----- Recorded information -----

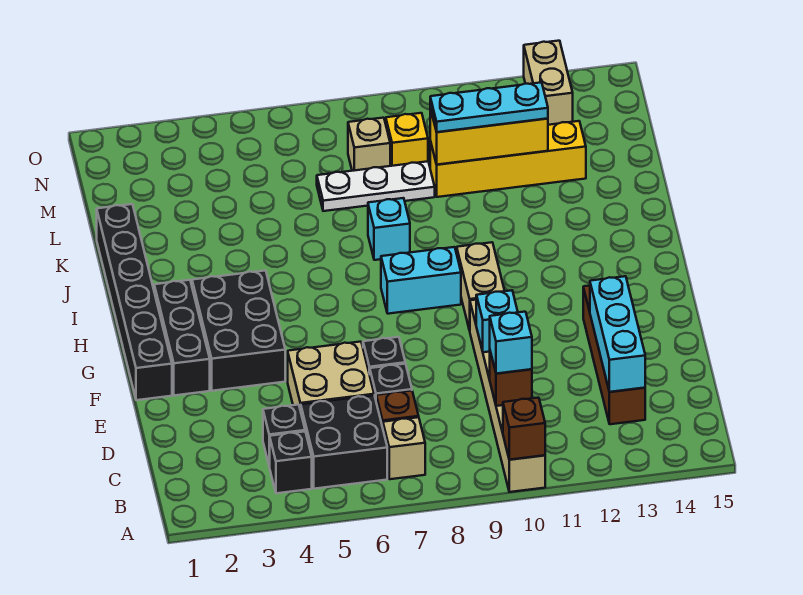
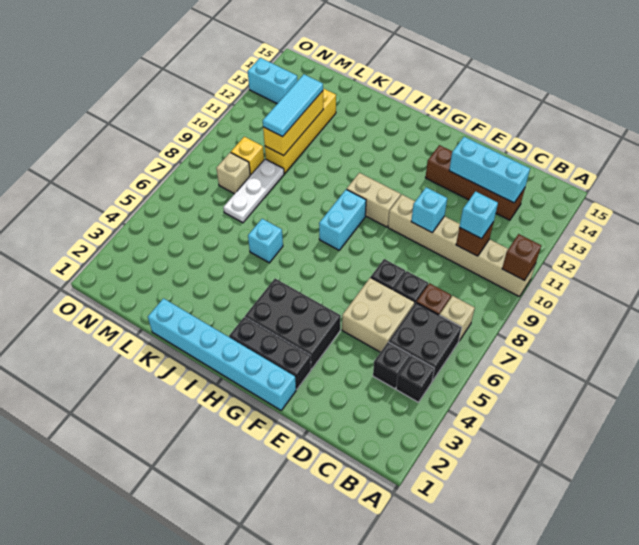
black brick F1:K1 level 1 -> cyan brick F1:K1 level 1
cyan brick J8 level 1 -> cyan brick J6 level 1
cyan plate L10:L12 level 3 -> cyan tile L10:L12 level 3
tan brick N13:O13 level 1 -> cyan brick N13:O13 level 1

-----

**Exercise aim**. Lines in the listing above that contain the word "brick" must be copied; leave out the rest.

**Result**.
black brick F1:K1 level 1 -> cyan brick F1:K1 level 1
cyan brick J8 level 1 -> cyan brick J6 level 1
tan brick N13:O13 level 1 -> cyan brick N13:O13 level 1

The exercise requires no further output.